**Stored dataset items**
■ ■ ■
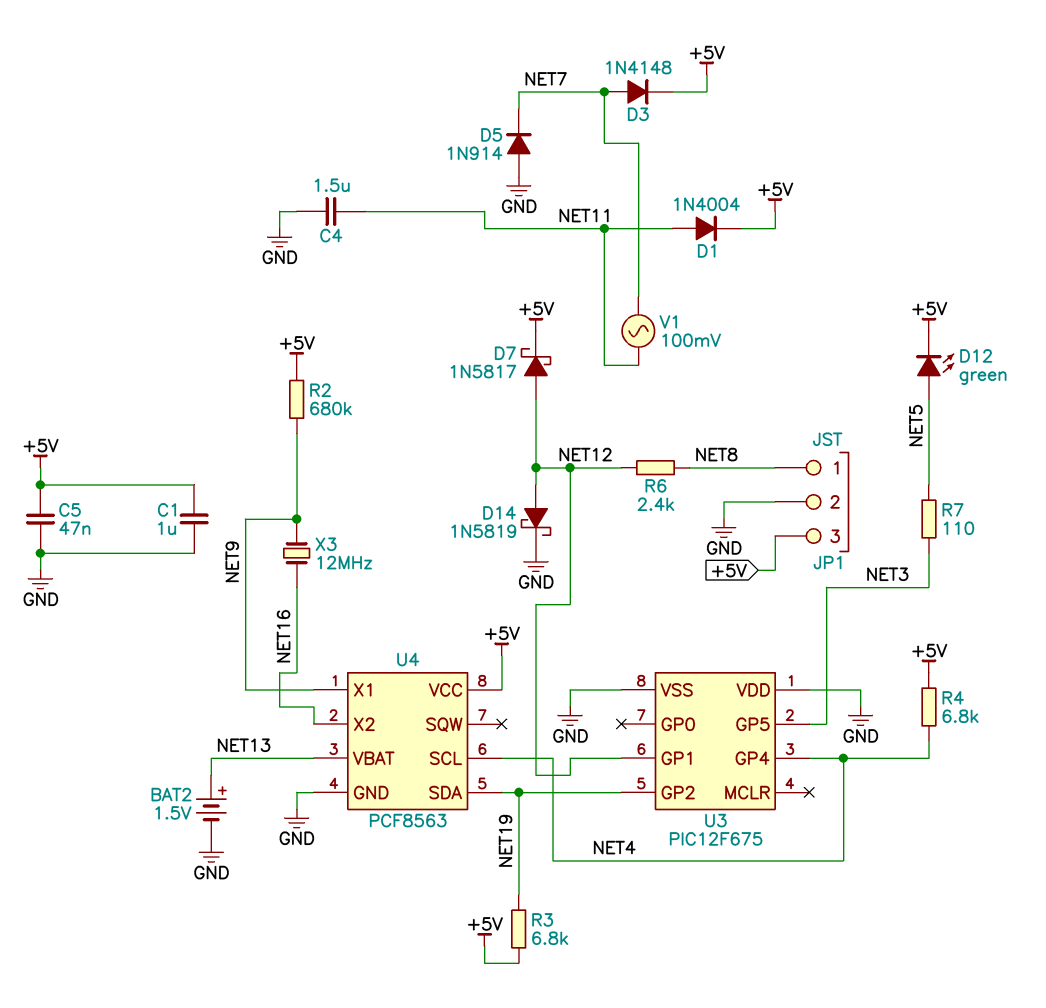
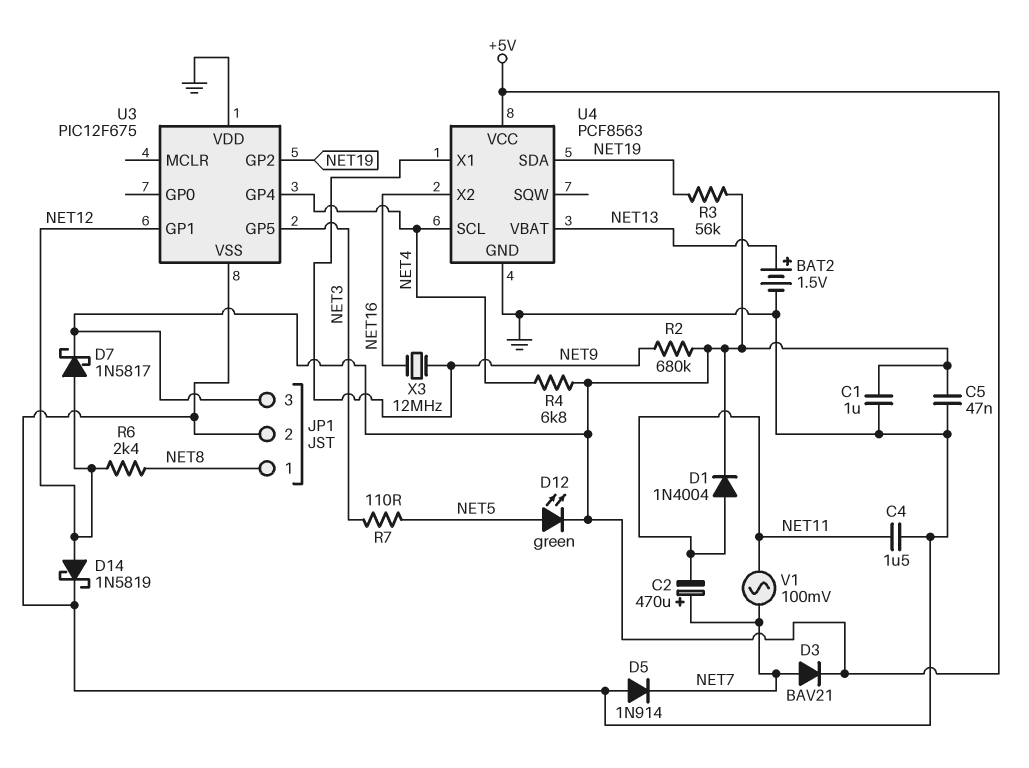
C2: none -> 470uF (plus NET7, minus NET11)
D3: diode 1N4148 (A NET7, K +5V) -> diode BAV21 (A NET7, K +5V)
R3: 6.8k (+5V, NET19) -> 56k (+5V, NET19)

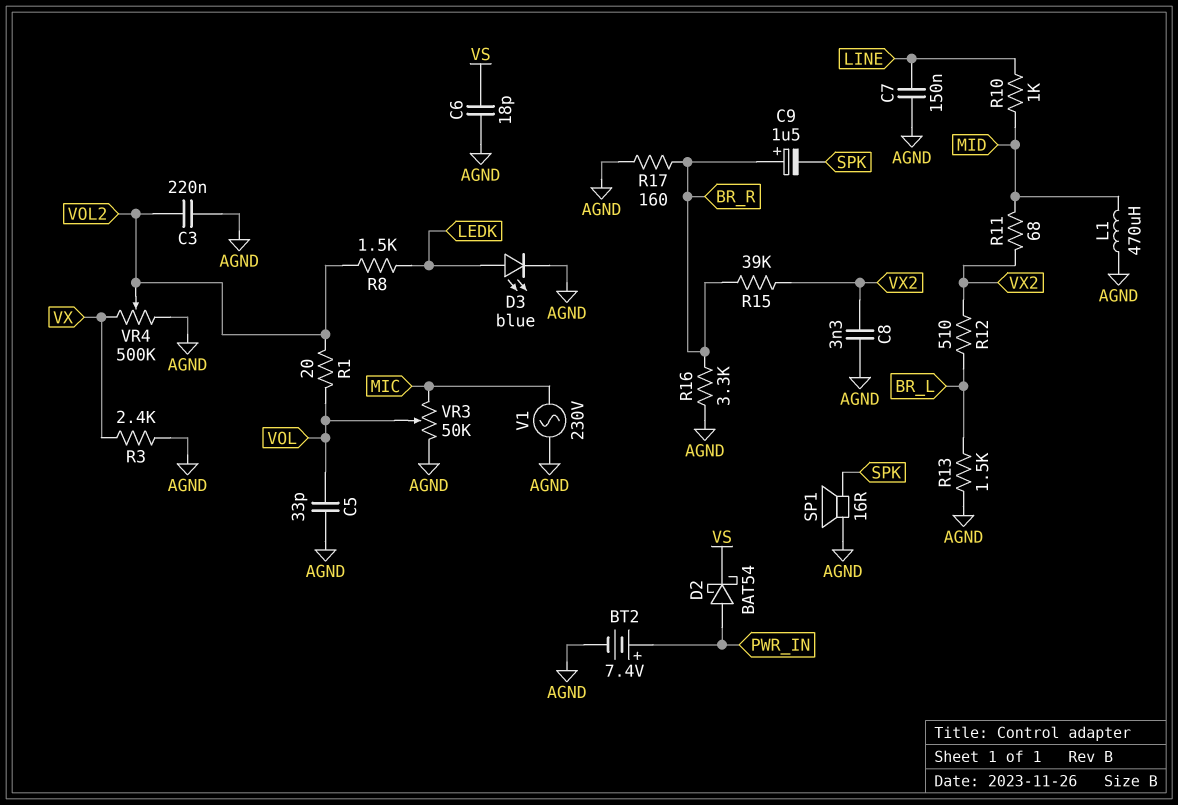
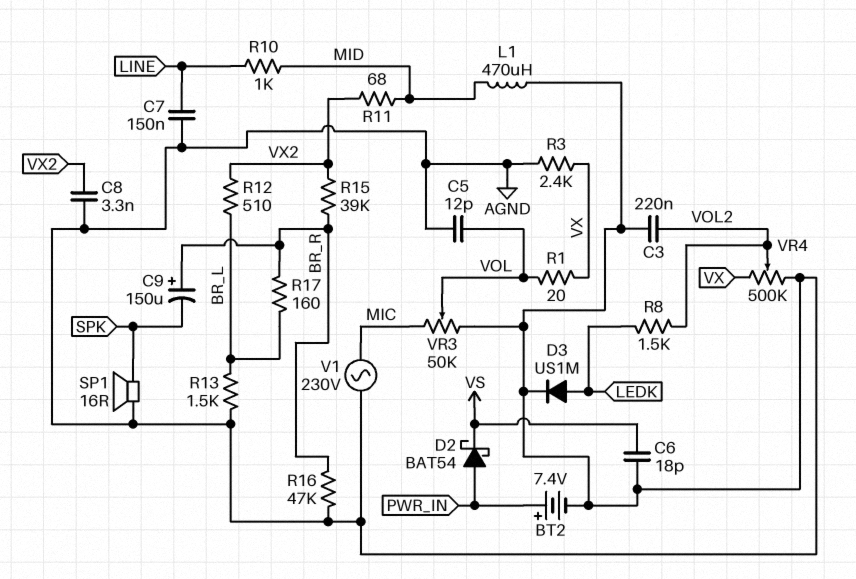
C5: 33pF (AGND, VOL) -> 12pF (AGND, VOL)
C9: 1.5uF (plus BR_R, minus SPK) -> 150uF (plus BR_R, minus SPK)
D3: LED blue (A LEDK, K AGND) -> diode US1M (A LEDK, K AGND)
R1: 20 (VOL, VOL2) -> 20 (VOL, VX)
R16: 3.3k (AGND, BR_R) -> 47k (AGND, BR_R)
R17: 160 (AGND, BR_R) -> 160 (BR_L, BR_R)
■ ■ ■
**EXERCISE AIM**
Output only the lines from the line that contains "C5: 33pF (AGND, VOL) -> 12pF (AGND, VOL)" through the end of the entries, both included, exactly as they appear.

**SOLUTION FOR THIS PROBLEM**
C5: 33pF (AGND, VOL) -> 12pF (AGND, VOL)
C9: 1.5uF (plus BR_R, minus SPK) -> 150uF (plus BR_R, minus SPK)
D3: LED blue (A LEDK, K AGND) -> diode US1M (A LEDK, K AGND)
R1: 20 (VOL, VOL2) -> 20 (VOL, VX)
R16: 3.3k (AGND, BR_R) -> 47k (AGND, BR_R)
R17: 160 (AGND, BR_R) -> 160 (BR_L, BR_R)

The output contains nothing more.